> **WHAT YOU HAVE TO DO**: The answer must be one number: how many lines of the records contain "yellow".

══ RECORD EXCERPTS

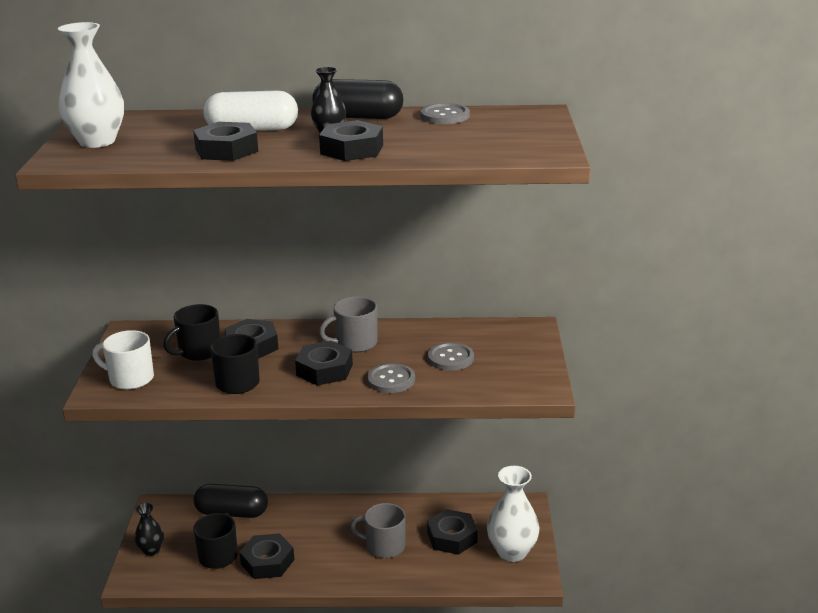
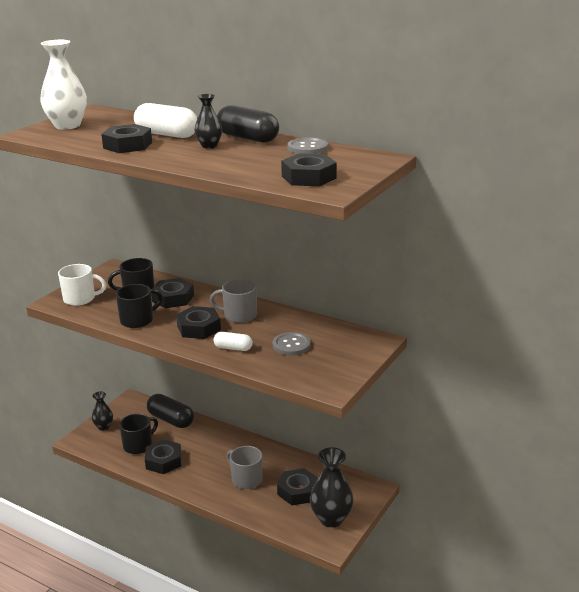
camera: 30 degrees right, 0 degrees up
(130, 379) = (80, 299): white mug -> white mug turned 135 degrees clockwise
(352, 149) = (202, 160): black nut -> black nut (308, 177)
(391, 380) = (233, 348): grey button -> white capsule
(512, 552) = (331, 519): white vase -> black vase

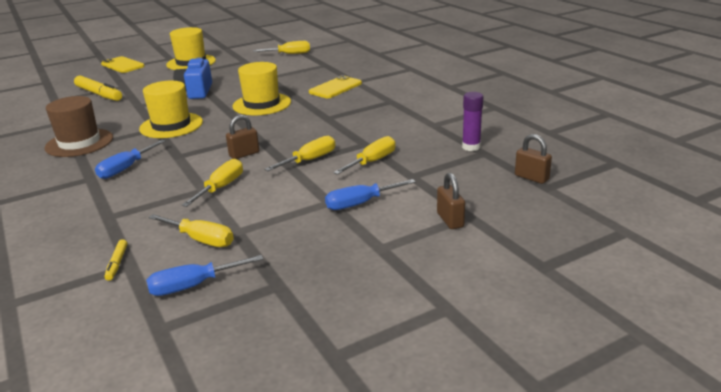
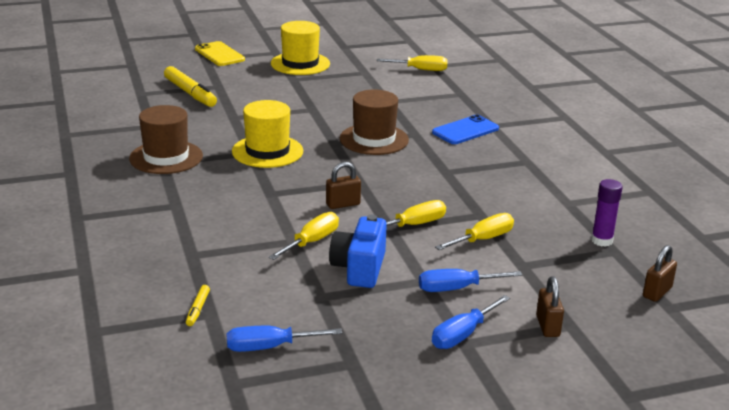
camera: 10 degrees right, 0 degrees up
(126, 168) = (213, 200): blue screwdriver -> blue screwdriver (462, 335)
(196, 92) = (301, 108): blue camera -> blue camera (359, 268)
(201, 240) = (283, 299): yellow screwdriver -> none
(262, 104) = (374, 139): yellow hat -> brown hat
(335, 88) = (465, 130): yellow phone -> blue phone
(531, 177) = (657, 292): brown padlock -> brown padlock turned 75 degrees clockwise

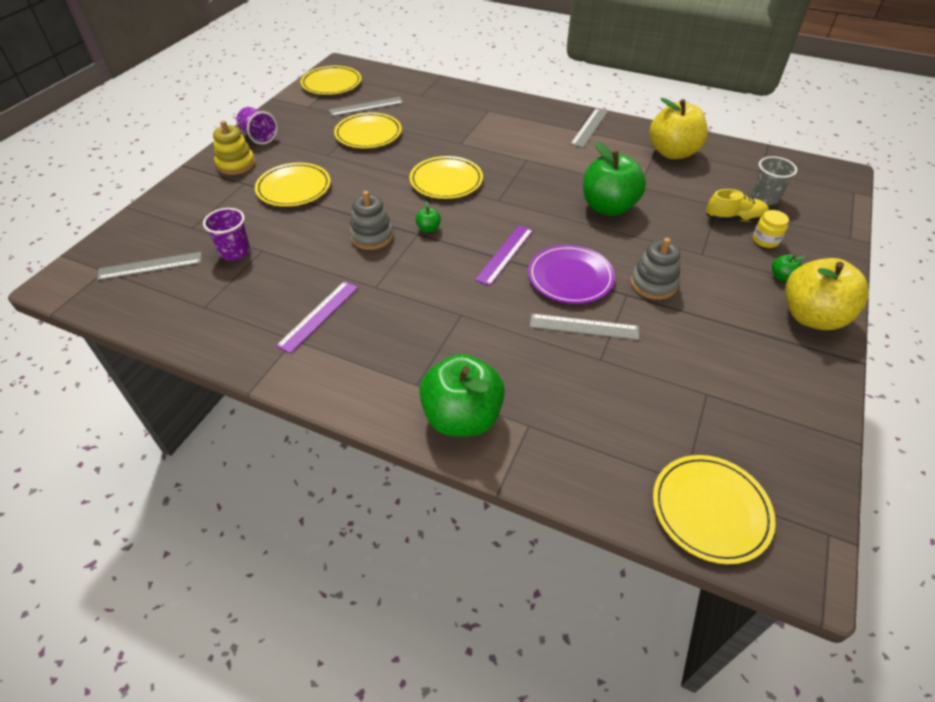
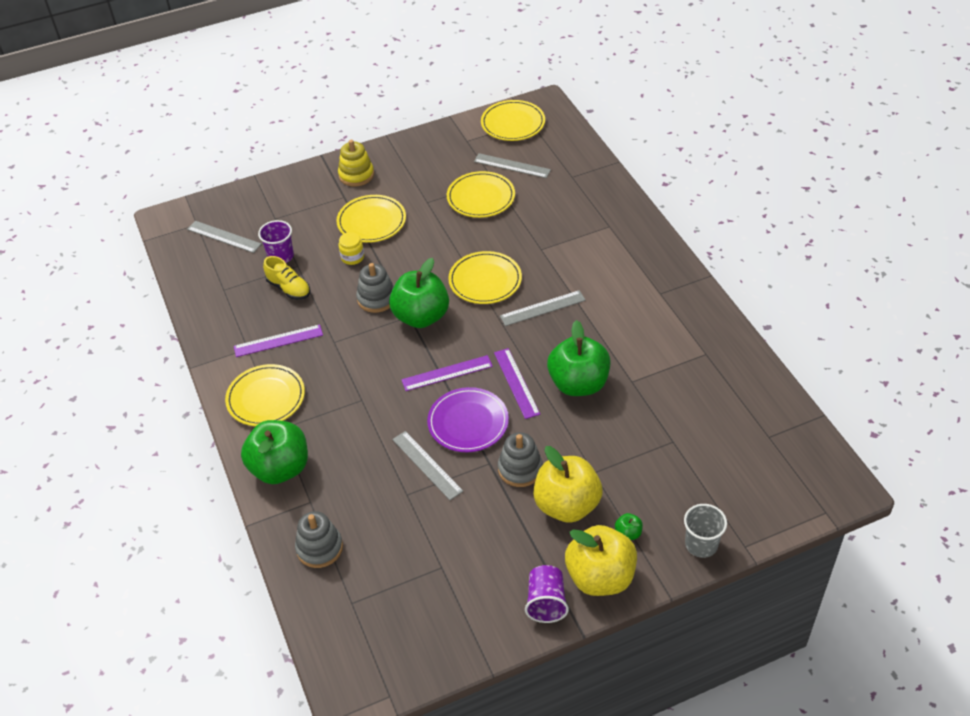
camera: 45 degrees right, 0 degrees up
(259, 137) = (398, 155): purple cup -> purple cup (546, 602)
(428, 229) = (421, 317): green apple -> green apple, size x2.49
(566, 231) = (516, 383): none -> purple ruler
(589, 127) = (674, 296): grey ruler -> grey ruler (542, 308)
(592, 458) = (319, 548): none -> grey stacking toy
(672, 153) = (712, 367): yellow apple -> yellow apple (567, 505)
(710, 510) = (343, 628): yellow plate -> yellow plate (266, 398)
(734, 219) = (668, 462): yellow shoe -> yellow shoe (289, 288)
(764, 198) = (727, 462): grey cup -> grey cup (701, 544)
(765, 240) = (665, 497): yellow jar -> yellow jar (352, 257)

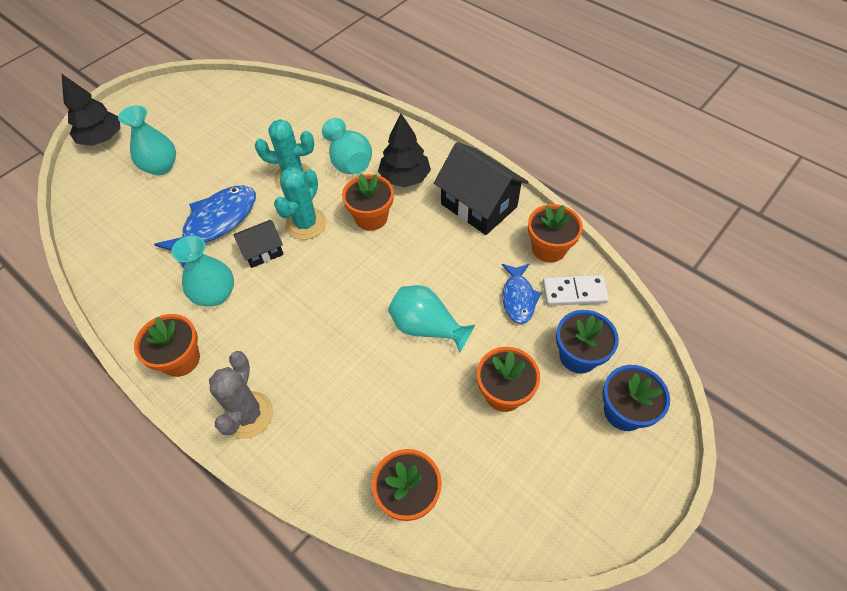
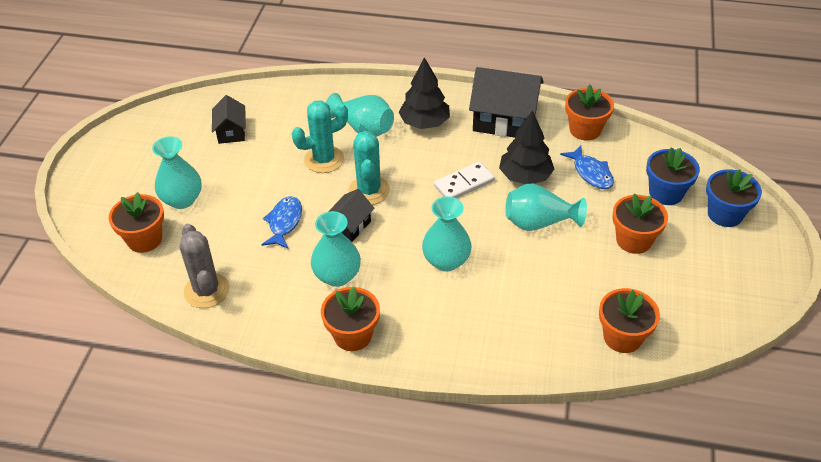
camera: 30 degrees left, 10 degrees down
(102, 138) = (93, 199): black tree -> black tree (525, 176)
(216, 223) = (284, 222): blue fish -> blue fish, size x0.61
(244, 121) = (231, 132): none -> black house
(248, 415) = (450, 346): grey cactus -> grey cactus (206, 290)
(314, 325) = (446, 261): none -> turquoise vase
(371, 217) = (422, 163): orange flower pot -> orange flower pot (144, 239)
(574, 292) = (628, 152): white domino -> white domino (464, 183)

════

> **ANSWER SPACE**: 7